[Multi-step shape changes]
┄┄┄┄┄┄┄┄┄┄
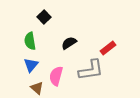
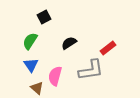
black square: rotated 16 degrees clockwise
green semicircle: rotated 42 degrees clockwise
blue triangle: rotated 14 degrees counterclockwise
pink semicircle: moved 1 px left
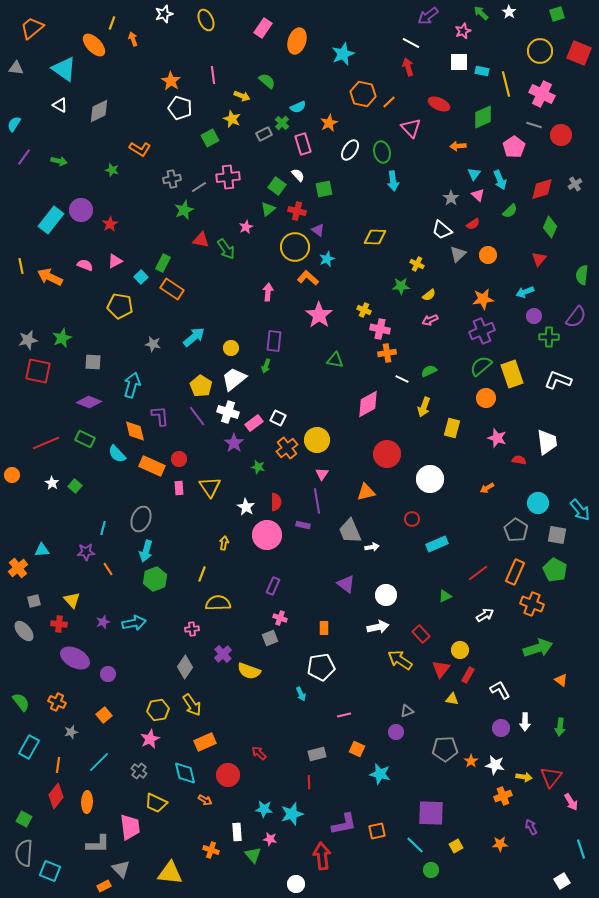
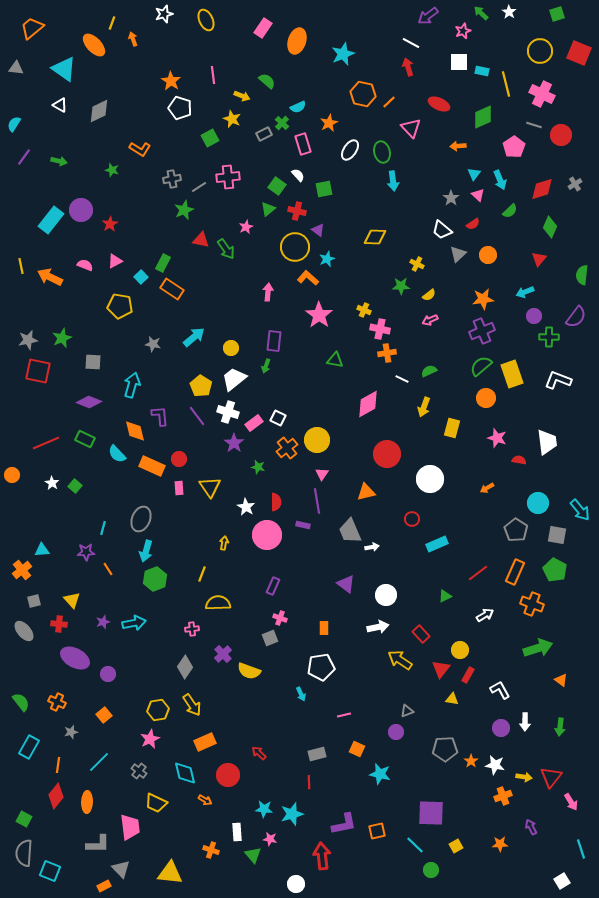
orange cross at (18, 568): moved 4 px right, 2 px down
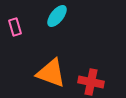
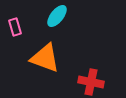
orange triangle: moved 6 px left, 15 px up
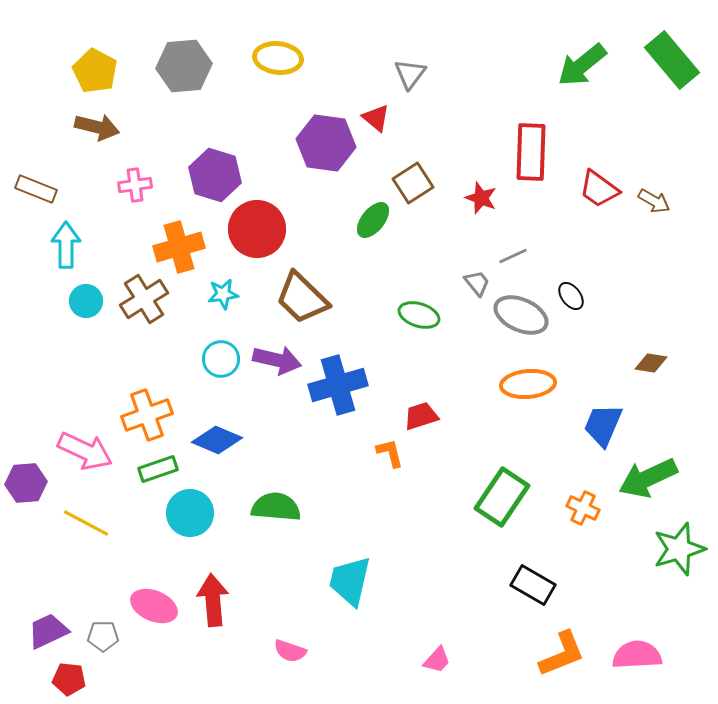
┄┄┄┄┄┄┄┄┄┄
EXERCISE - Write every line above again exactly, but leave the pictures out.

EXERCISE SOLUTION -
black square: rotated 16 degrees clockwise
green semicircle: rotated 42 degrees clockwise
blue triangle: rotated 14 degrees counterclockwise
pink semicircle: moved 1 px left
orange cross at (18, 568): moved 4 px right, 2 px down
orange triangle: moved 6 px left, 15 px up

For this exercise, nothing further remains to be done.